Exactly as written, return the entries below, minus any pictures.
Data section below:
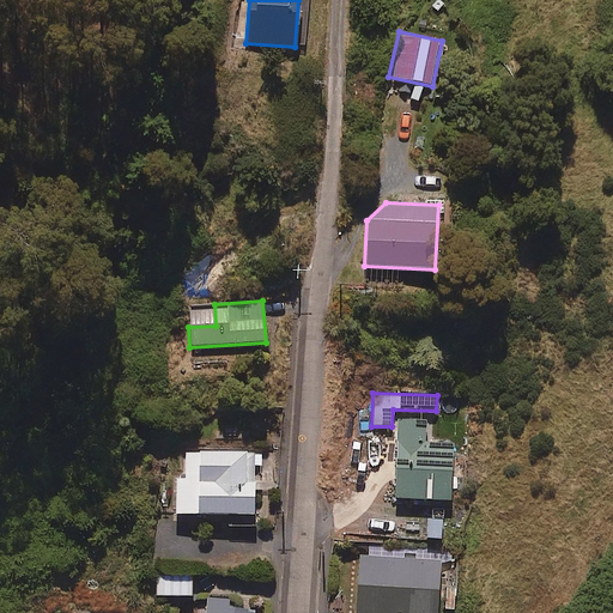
[(426,443),(426,420),(398,419),(394,499),(450,501),(453,443),(426,443)]
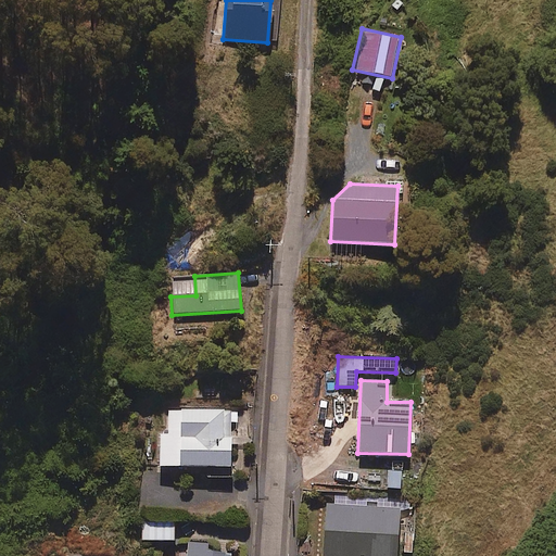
[(238,411),(169,412),(171,436),(159,436),(159,467),(230,466),(230,431),(238,431),(238,411)]
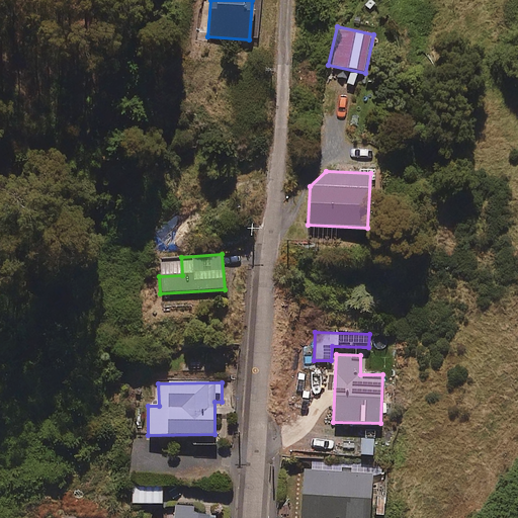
[(369,517),(373,475),(304,469),(299,517),(369,517)]
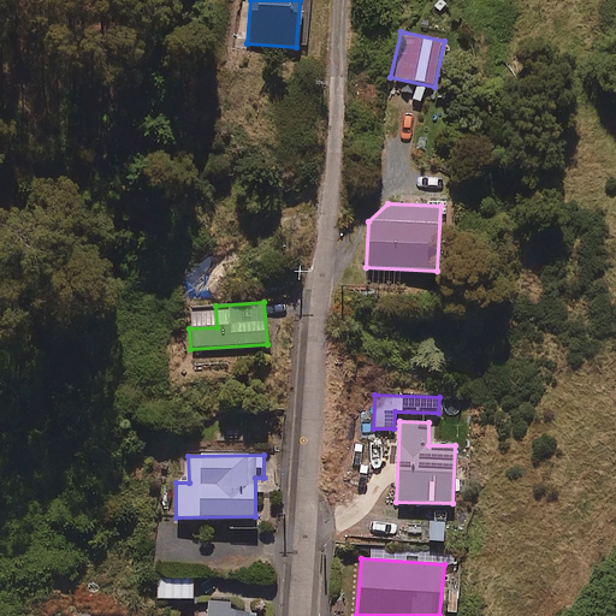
[(193,600),(194,578),(158,576),(157,599),(193,600)]
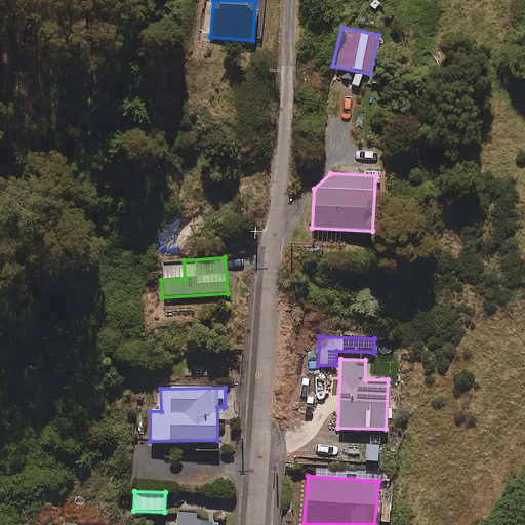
[(218,524),(219,523),(196,520),(197,514),(178,511),(175,524),(218,524)]
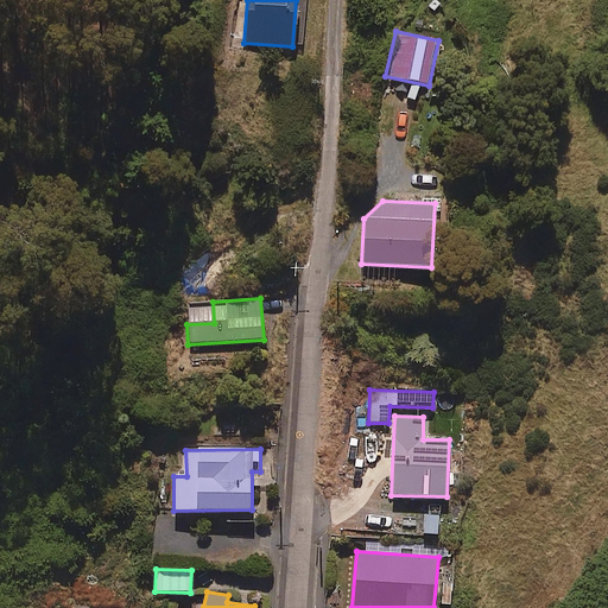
All buildings are outlined.
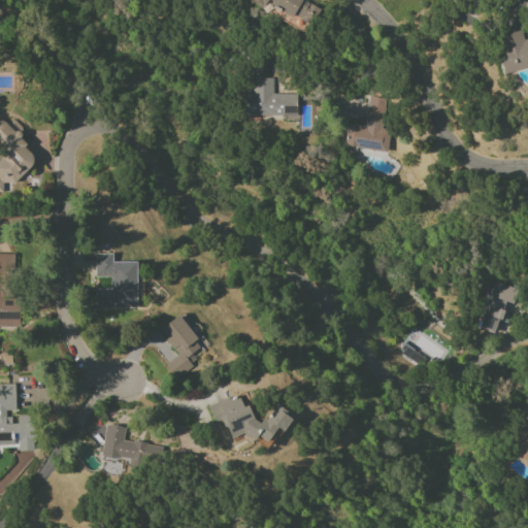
[(254,0),(306,28),(318,7),(304,0),(254,0)]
End of Data section.
** Answer to this problem **
[(426,443),(426,420),(398,419),(394,499),(450,501),(453,443),(426,443)]
[(238,411),(169,412),(171,436),(159,436),(159,467),(230,466),(230,431),(238,431),(238,411)]
[(369,517),(373,475),(304,469),(299,517),(369,517)]
[(193,600),(194,578),(158,576),(157,599),(193,600)]
[(218,524),(219,523),(196,520),(197,514),(178,511),(175,524),(218,524)]
All buildings are outlined.
[(254,0),(306,28),(318,7),(304,0),(254,0)]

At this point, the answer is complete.